>>>

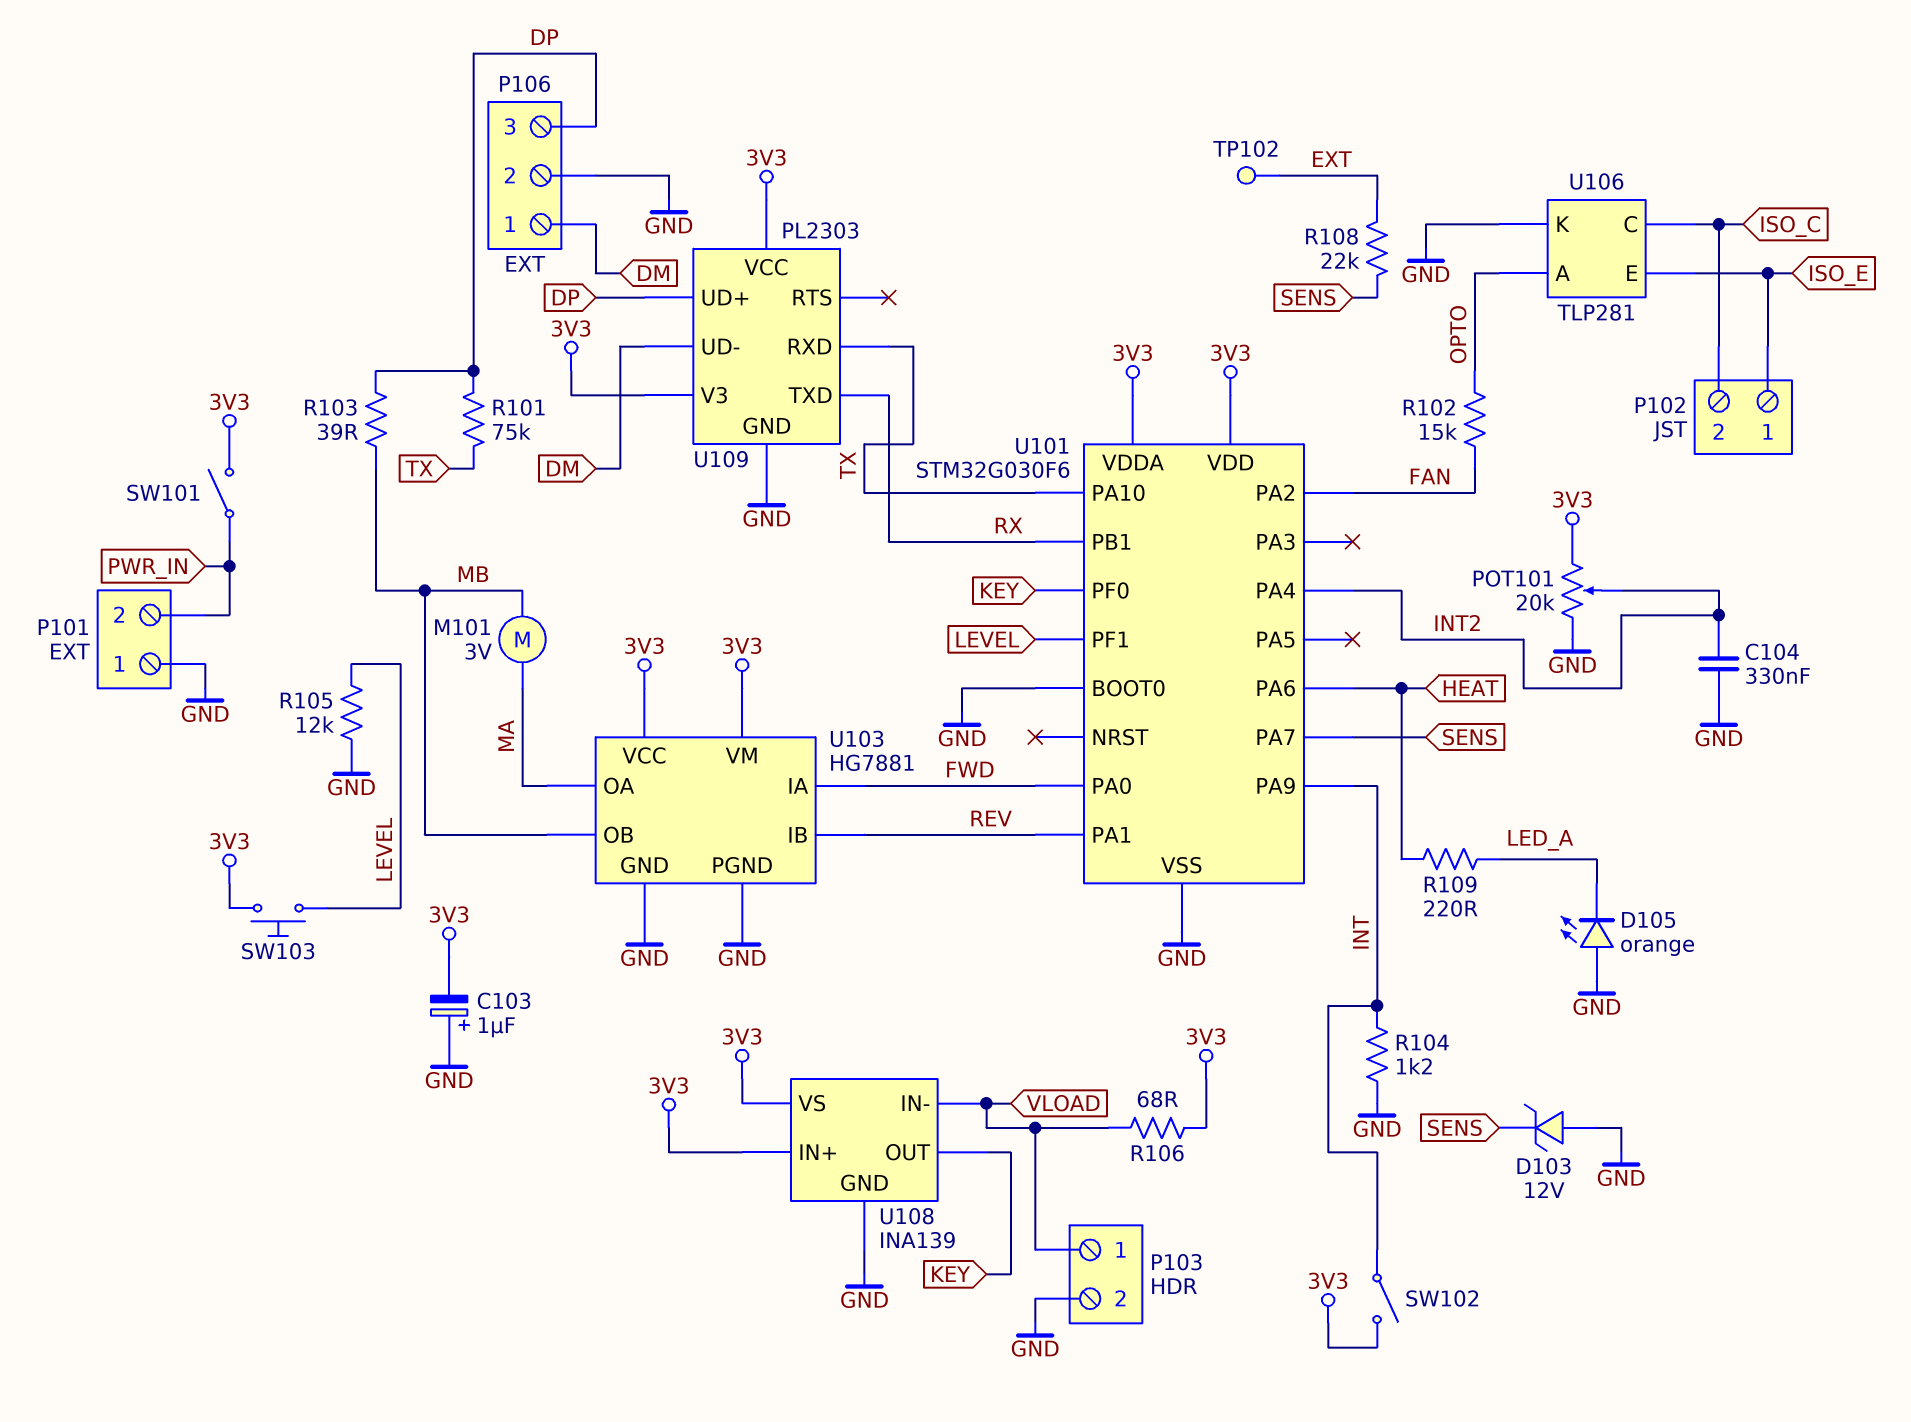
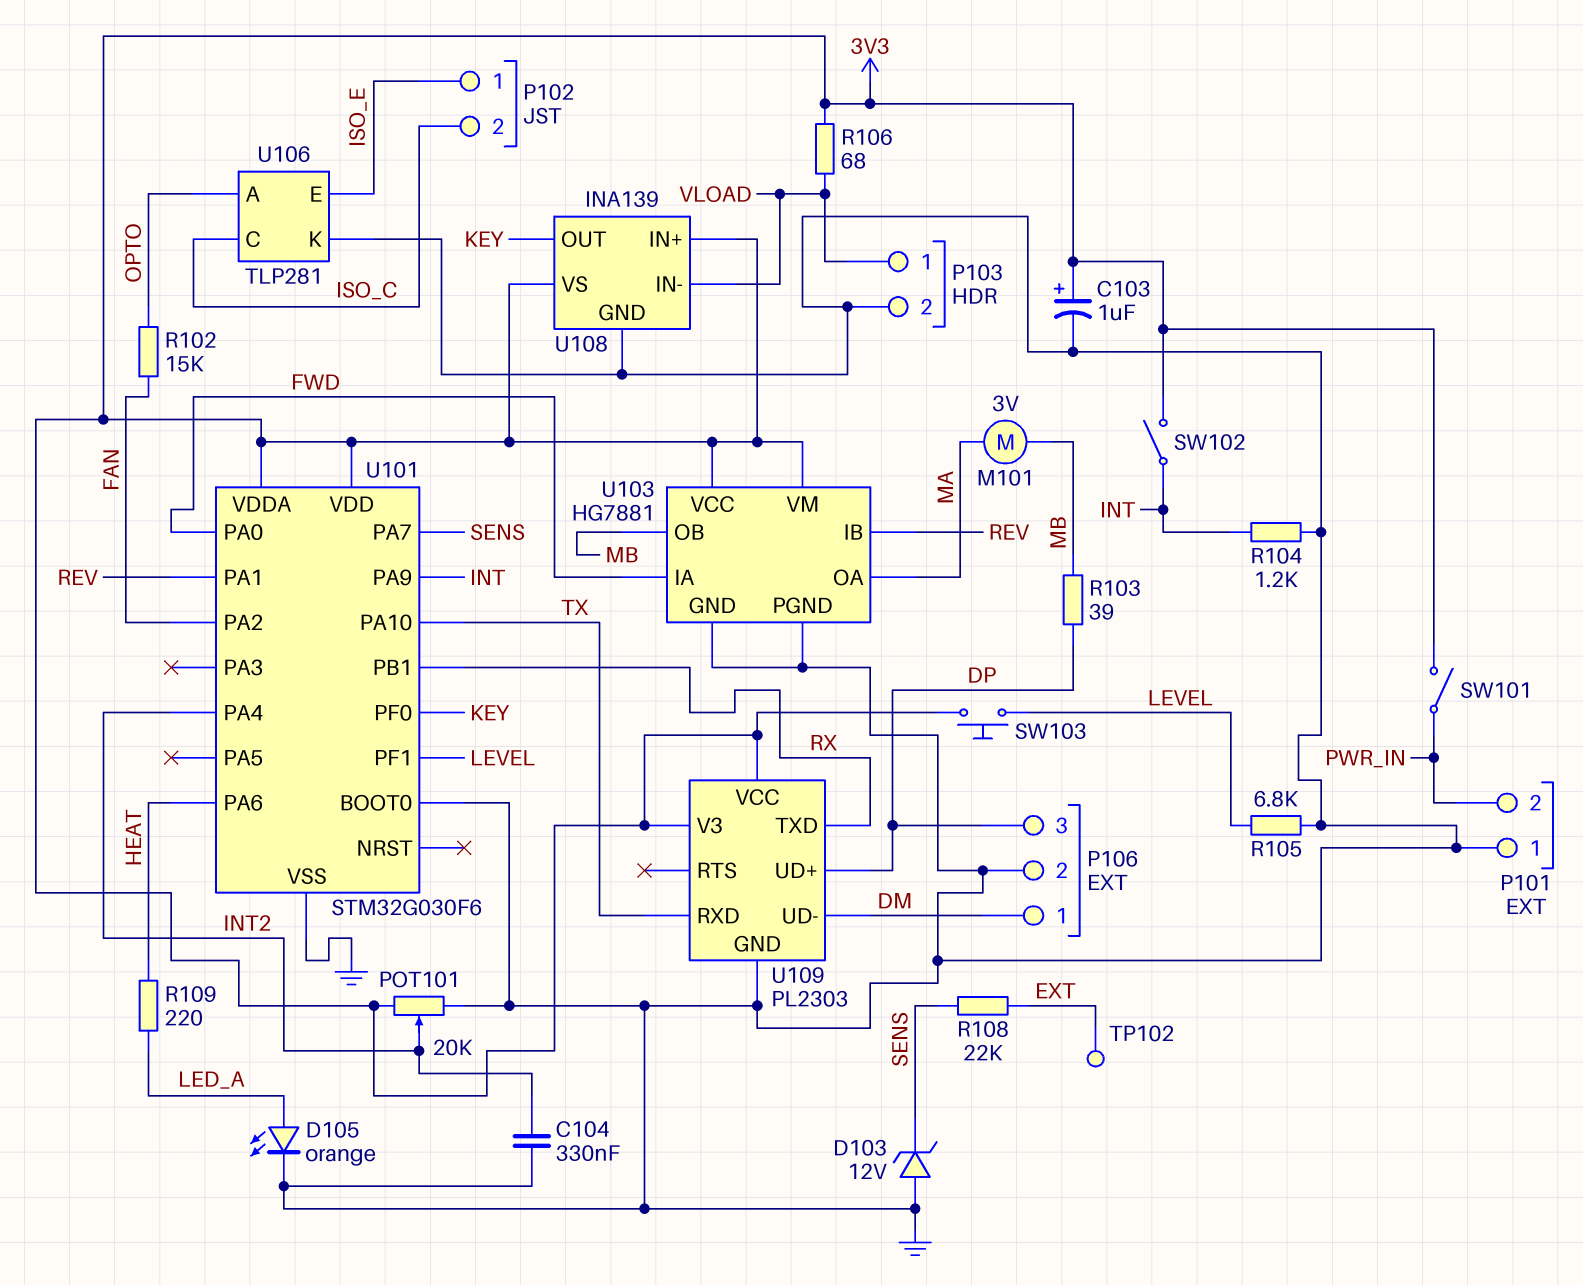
C103: 1uF (plus GND, minus 3V3) -> 1uF (plus 3V3, minus GND)
D105: LED orange (A GND, K LED_A) -> LED orange (A LED_A, K GND)
R101: 75k (DP, TX) -> none
R105: 12k (GND, LEVEL) -> 6.8k (GND, LEVEL)

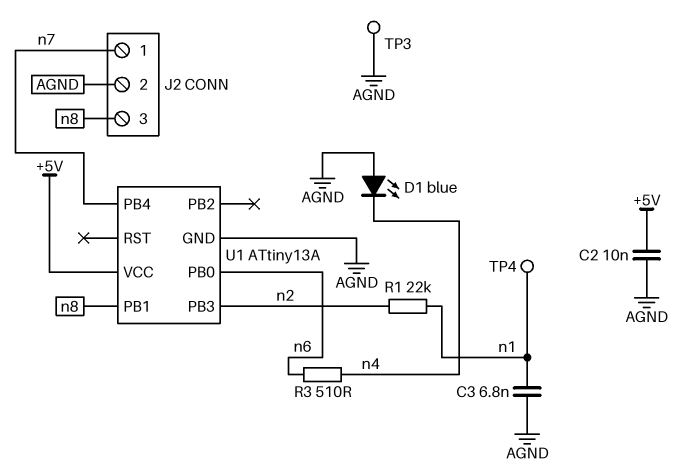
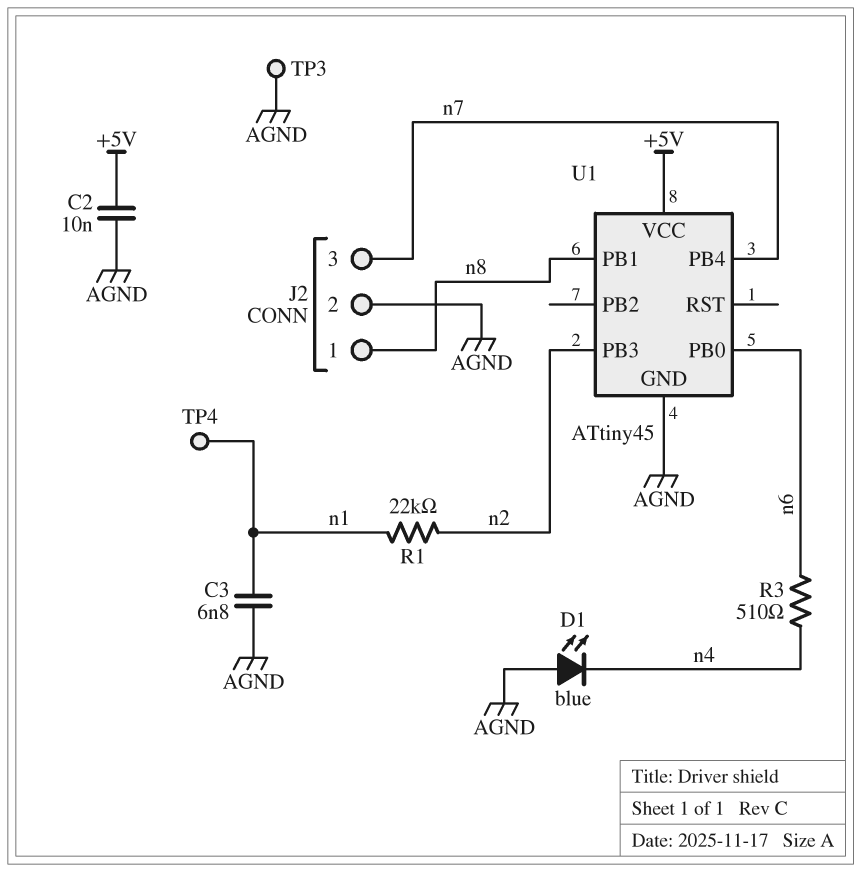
J2 pin 1: n7 -> n8
J2 pin 3: n8 -> n7
U1: ATtiny13A -> ATtiny45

<<<

Wherever an image appears, omit it, and retype everything else in the entries exactly.

C103: 1uF (plus GND, minus 3V3) -> 1uF (plus 3V3, minus GND)
D105: LED orange (A GND, K LED_A) -> LED orange (A LED_A, K GND)
R101: 75k (DP, TX) -> none
R105: 12k (GND, LEVEL) -> 6.8k (GND, LEVEL)

J2 pin 1: n7 -> n8
J2 pin 3: n8 -> n7
U1: ATtiny13A -> ATtiny45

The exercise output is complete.